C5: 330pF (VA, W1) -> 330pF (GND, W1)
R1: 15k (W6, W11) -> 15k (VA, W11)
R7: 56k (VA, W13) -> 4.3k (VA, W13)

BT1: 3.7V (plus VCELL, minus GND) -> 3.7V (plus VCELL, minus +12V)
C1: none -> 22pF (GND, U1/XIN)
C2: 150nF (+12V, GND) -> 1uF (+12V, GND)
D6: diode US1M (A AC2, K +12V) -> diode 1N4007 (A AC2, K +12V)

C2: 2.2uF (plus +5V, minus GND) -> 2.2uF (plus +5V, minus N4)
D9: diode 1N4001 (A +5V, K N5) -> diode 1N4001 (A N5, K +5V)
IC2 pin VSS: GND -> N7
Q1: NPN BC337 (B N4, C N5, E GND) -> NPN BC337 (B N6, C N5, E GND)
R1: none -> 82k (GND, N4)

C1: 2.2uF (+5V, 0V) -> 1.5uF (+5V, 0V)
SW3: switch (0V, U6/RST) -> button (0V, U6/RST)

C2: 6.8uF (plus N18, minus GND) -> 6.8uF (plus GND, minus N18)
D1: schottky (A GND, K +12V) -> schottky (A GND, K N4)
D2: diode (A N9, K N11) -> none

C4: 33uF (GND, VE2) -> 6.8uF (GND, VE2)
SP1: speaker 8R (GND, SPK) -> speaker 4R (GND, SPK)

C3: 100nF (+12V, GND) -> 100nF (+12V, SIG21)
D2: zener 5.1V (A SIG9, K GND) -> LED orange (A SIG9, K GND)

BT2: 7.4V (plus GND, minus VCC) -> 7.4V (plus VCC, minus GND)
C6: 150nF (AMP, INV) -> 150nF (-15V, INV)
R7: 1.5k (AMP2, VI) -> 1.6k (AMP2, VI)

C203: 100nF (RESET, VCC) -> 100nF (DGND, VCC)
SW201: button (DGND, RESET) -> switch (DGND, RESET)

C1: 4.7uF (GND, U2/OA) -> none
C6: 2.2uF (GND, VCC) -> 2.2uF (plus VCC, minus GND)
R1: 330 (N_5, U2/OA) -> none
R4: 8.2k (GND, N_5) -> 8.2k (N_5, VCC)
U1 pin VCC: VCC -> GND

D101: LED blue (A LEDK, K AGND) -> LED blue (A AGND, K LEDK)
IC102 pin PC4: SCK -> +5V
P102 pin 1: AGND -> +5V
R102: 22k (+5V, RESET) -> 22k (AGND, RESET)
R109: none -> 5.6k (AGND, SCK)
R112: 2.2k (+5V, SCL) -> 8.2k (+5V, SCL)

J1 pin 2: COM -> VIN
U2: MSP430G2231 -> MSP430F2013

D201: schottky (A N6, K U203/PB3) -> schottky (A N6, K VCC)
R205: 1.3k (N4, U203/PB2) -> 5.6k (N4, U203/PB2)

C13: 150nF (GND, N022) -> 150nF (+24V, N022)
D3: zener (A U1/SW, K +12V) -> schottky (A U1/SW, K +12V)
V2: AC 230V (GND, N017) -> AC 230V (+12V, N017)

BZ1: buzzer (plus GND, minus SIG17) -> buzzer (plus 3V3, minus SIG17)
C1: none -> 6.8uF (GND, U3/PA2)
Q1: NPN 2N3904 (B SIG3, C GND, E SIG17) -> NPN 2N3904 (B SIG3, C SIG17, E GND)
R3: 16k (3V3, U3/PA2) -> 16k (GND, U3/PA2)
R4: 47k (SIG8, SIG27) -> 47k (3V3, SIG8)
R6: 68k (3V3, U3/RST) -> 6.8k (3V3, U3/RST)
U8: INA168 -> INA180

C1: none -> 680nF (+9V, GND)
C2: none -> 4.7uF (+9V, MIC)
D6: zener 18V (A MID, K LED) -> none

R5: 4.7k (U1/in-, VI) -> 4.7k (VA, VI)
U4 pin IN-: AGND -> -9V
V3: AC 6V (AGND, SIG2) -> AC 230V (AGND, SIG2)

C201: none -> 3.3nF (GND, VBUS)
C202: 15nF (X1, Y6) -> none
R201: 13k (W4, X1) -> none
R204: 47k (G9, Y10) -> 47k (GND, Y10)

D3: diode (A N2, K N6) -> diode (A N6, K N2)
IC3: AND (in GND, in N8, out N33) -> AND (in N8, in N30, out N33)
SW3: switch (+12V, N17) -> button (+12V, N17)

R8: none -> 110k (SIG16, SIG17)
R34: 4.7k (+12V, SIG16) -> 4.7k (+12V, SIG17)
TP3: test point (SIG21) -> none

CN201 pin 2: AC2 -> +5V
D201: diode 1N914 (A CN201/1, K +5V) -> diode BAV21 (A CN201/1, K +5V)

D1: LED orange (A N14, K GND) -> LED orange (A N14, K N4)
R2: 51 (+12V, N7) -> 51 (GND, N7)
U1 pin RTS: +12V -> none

-- TASK GOAL --
Across the listing above, find all lines where the word "AGND" is present and copy them.

-- TASK RESULT --
D101: LED blue (A LEDK, K AGND) -> LED blue (A AGND, K LEDK)
P102 pin 1: AGND -> +5V
R102: 22k (+5V, RESET) -> 22k (AGND, RESET)
R109: none -> 5.6k (AGND, SCK)
U4 pin IN-: AGND -> -9V
V3: AC 6V (AGND, SIG2) -> AC 230V (AGND, SIG2)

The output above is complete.